*PROBLEM DETAILS:* Give back every entry exactly as it is written, but not the pictures.
####################
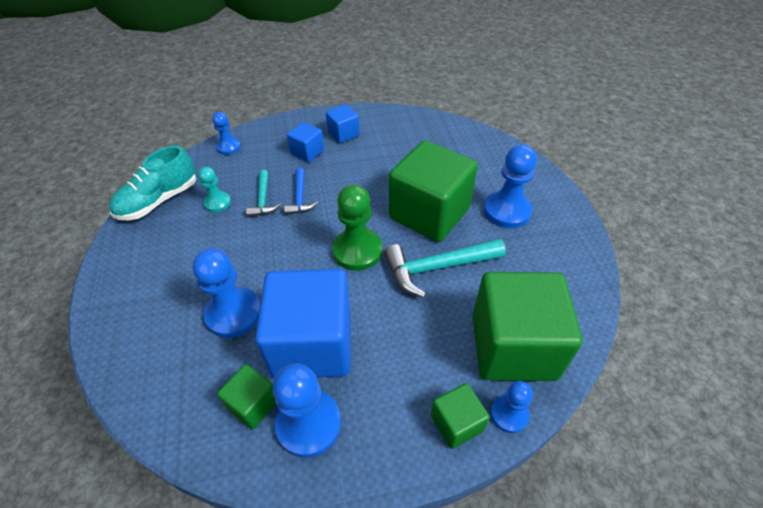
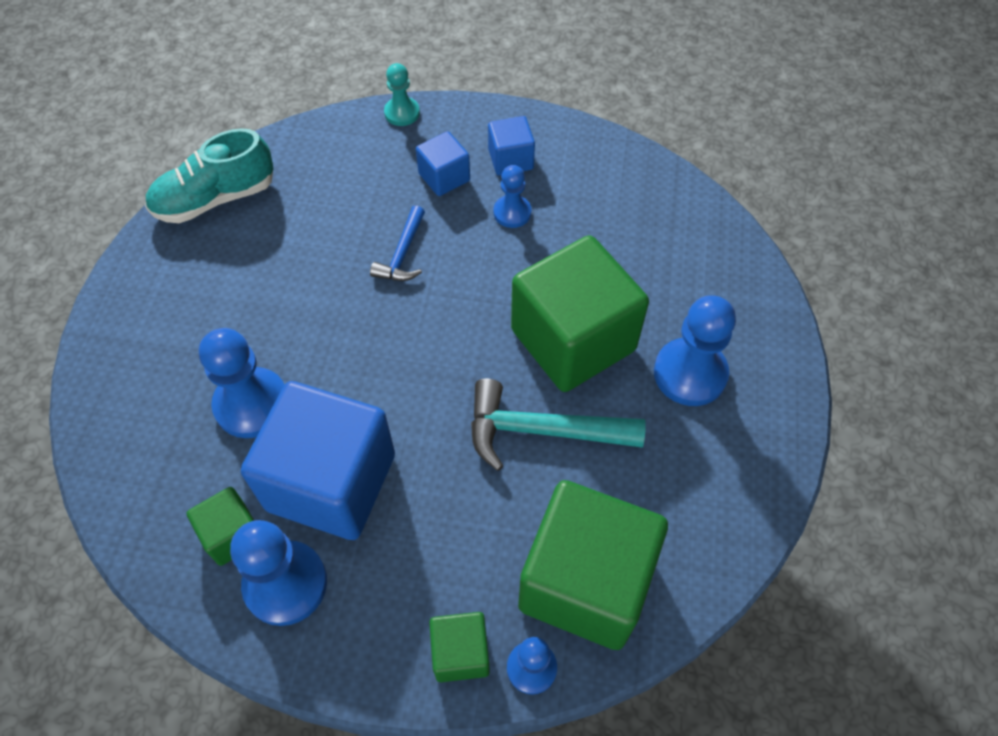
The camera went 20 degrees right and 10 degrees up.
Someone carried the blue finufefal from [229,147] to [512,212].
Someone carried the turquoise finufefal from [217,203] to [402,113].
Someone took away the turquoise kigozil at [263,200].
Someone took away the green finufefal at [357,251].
####################
*ANSWER TO THE EXERCISE:*
The camera went 20 degrees right and 10 degrees up.
Someone carried the blue finufefal from [229,147] to [512,212].
Someone carried the turquoise finufefal from [217,203] to [402,113].
Someone took away the turquoise kigozil at [263,200].
Someone took away the green finufefal at [357,251].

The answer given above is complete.